* WORK ITEM:
Please copy out every line in the records below that includes the word "brick".

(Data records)

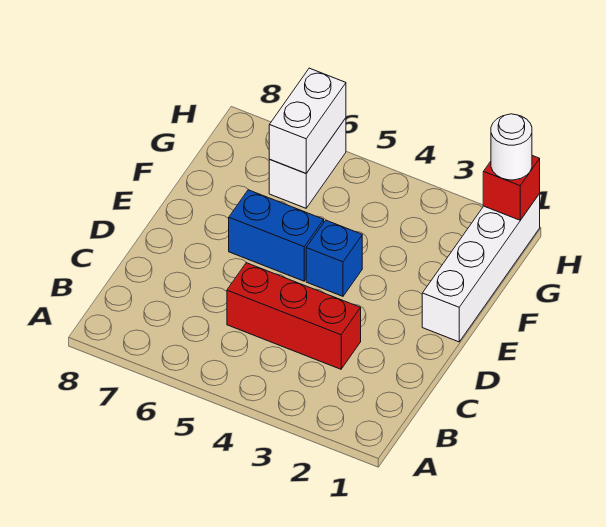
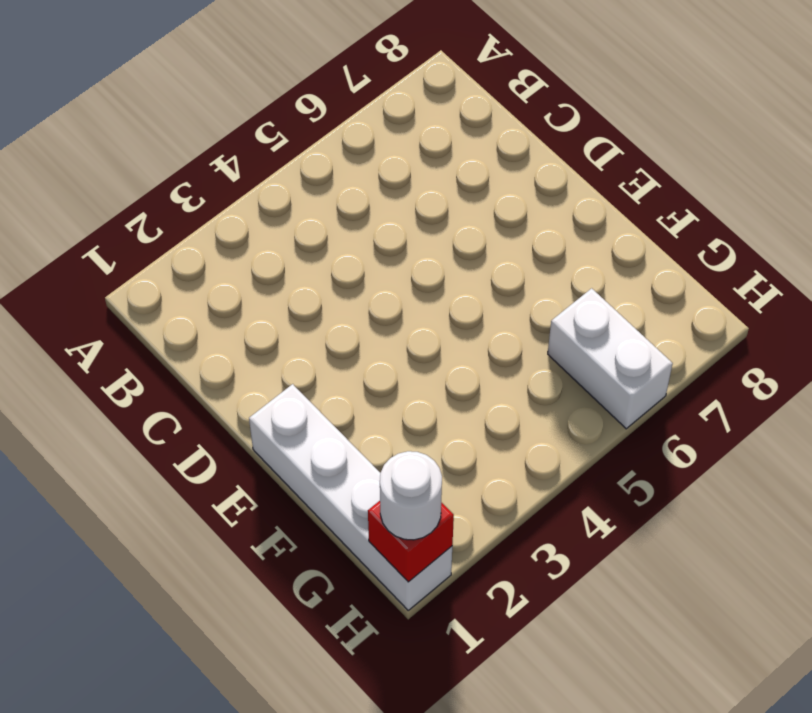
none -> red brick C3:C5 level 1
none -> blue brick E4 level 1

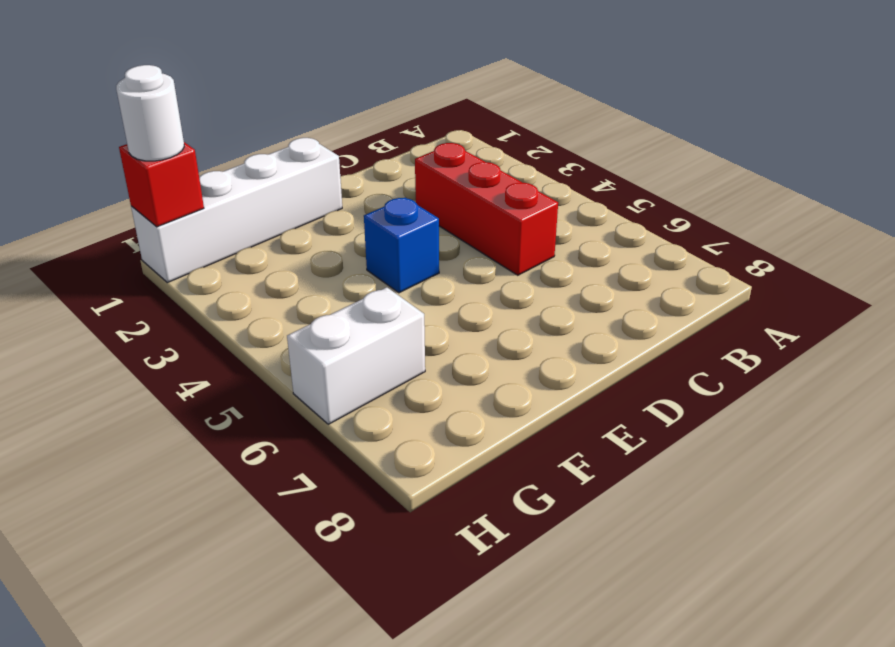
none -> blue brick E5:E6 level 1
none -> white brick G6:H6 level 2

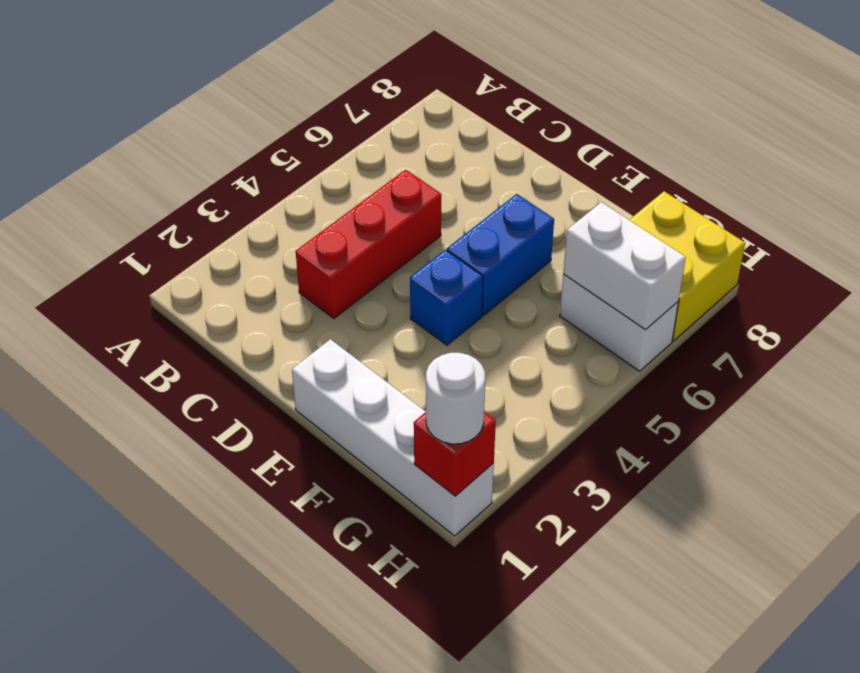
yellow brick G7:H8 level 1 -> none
---
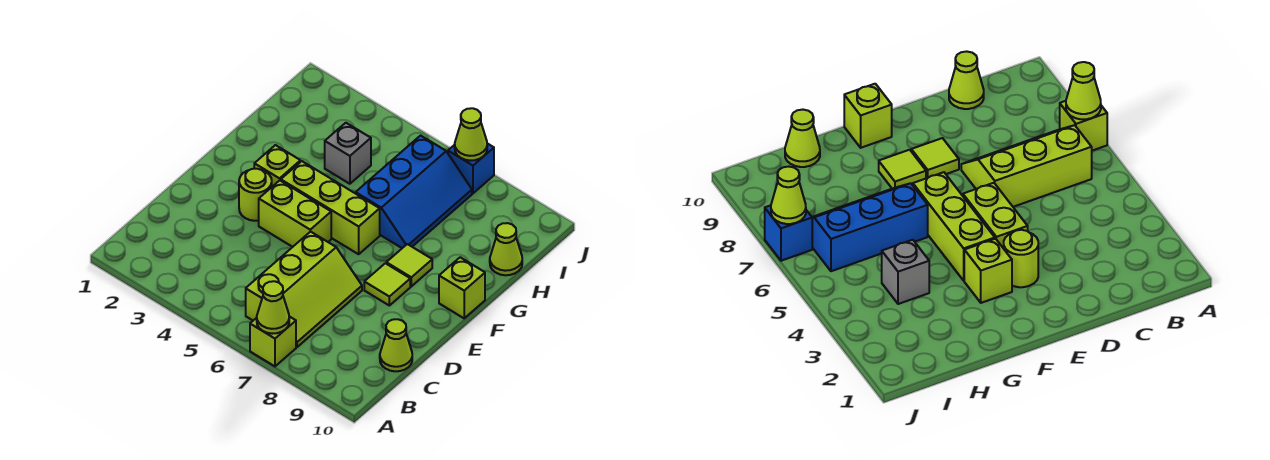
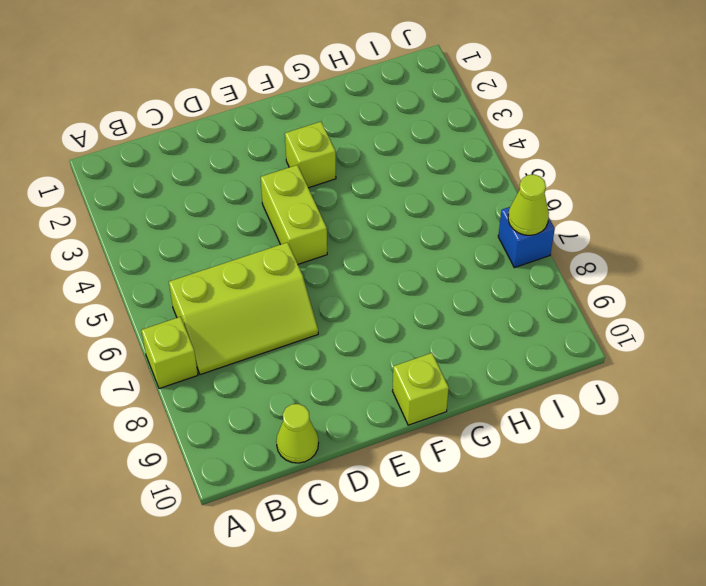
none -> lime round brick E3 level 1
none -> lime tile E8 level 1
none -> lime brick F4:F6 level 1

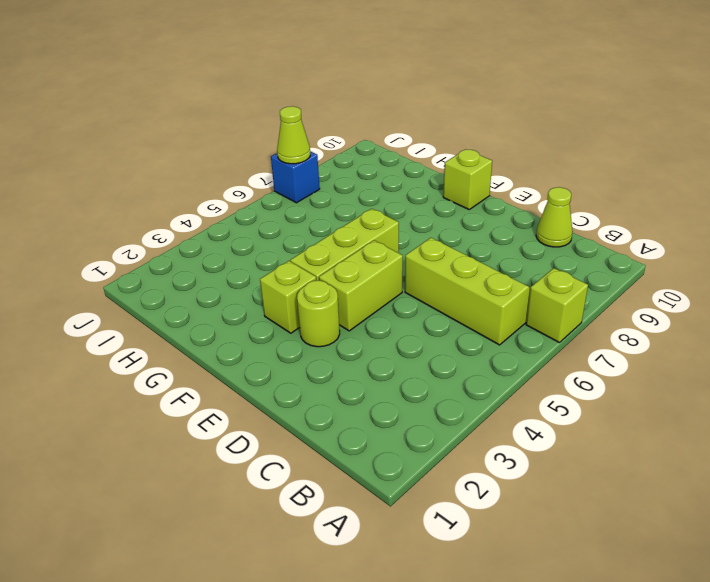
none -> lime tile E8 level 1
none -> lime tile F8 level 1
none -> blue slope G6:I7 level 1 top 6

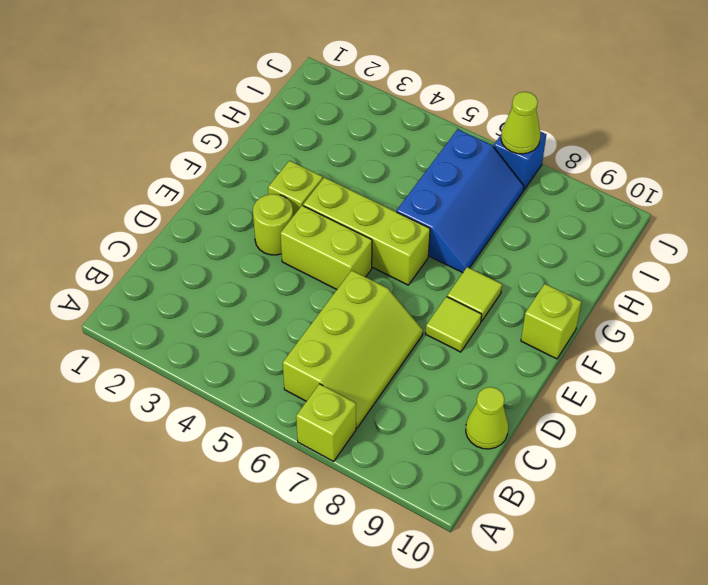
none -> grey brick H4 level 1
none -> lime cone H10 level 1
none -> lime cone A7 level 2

* ANSWER SECTION:
none -> red brick C3:C5 level 1
none -> blue brick E4 level 1
none -> blue brick E5:E6 level 1
none -> white brick G6:H6 level 2
yellow brick G7:H8 level 1 -> none
none -> lime round brick E3 level 1
none -> lime brick F4:F6 level 1
none -> grey brick H4 level 1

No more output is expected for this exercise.